The reply should contain all the data below, repeated exactly, and none of the images.

Information supplied:

- Opening Delimiter -

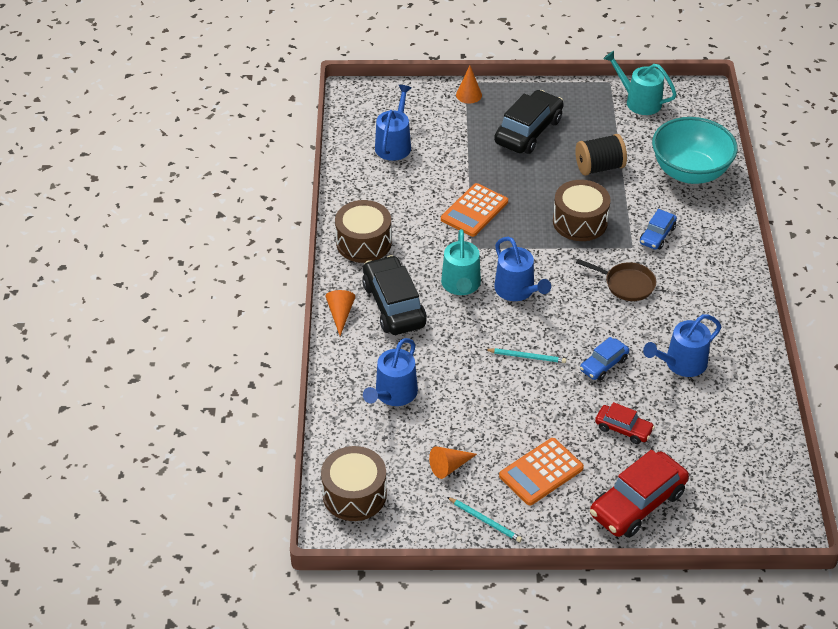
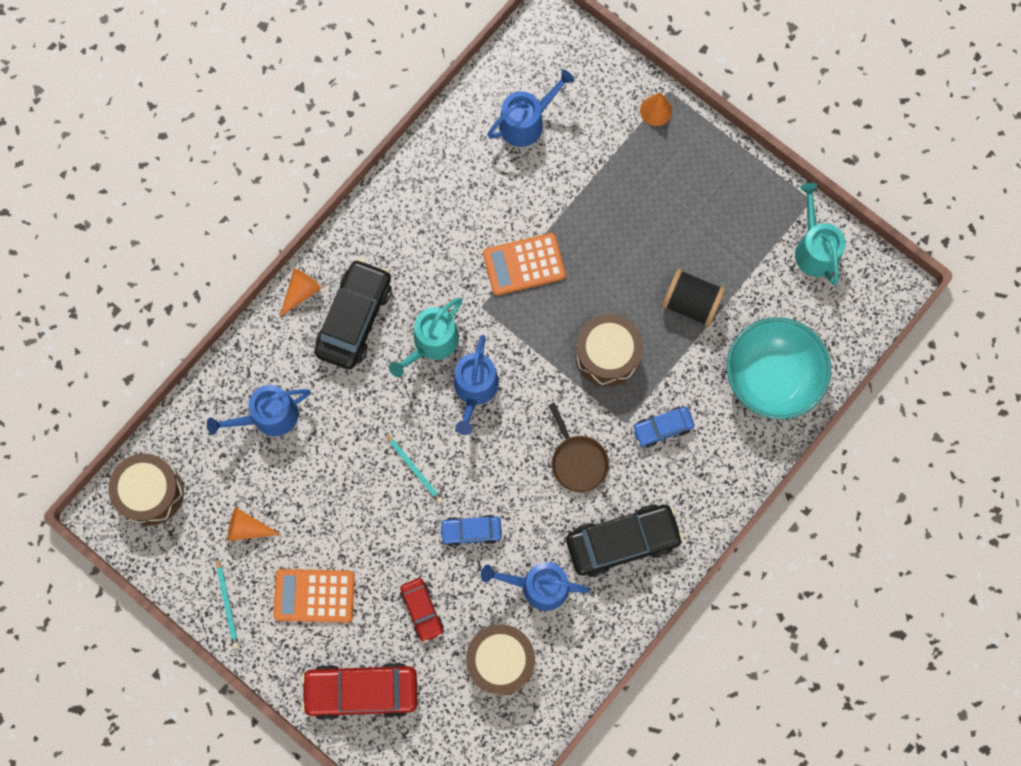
camera: 40 degrees right, 30 degrees up
(363, 242) = (392, 224): brown drum -> brown drum (500, 661)
(528, 131) = (667, 204): black car -> black car (622, 541)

- Closing Delimiter -

Response to the task:
camera: 40 degrees right, 30 degrees up
(363, 242) = (392, 224): brown drum -> brown drum (500, 661)
(528, 131) = (667, 204): black car -> black car (622, 541)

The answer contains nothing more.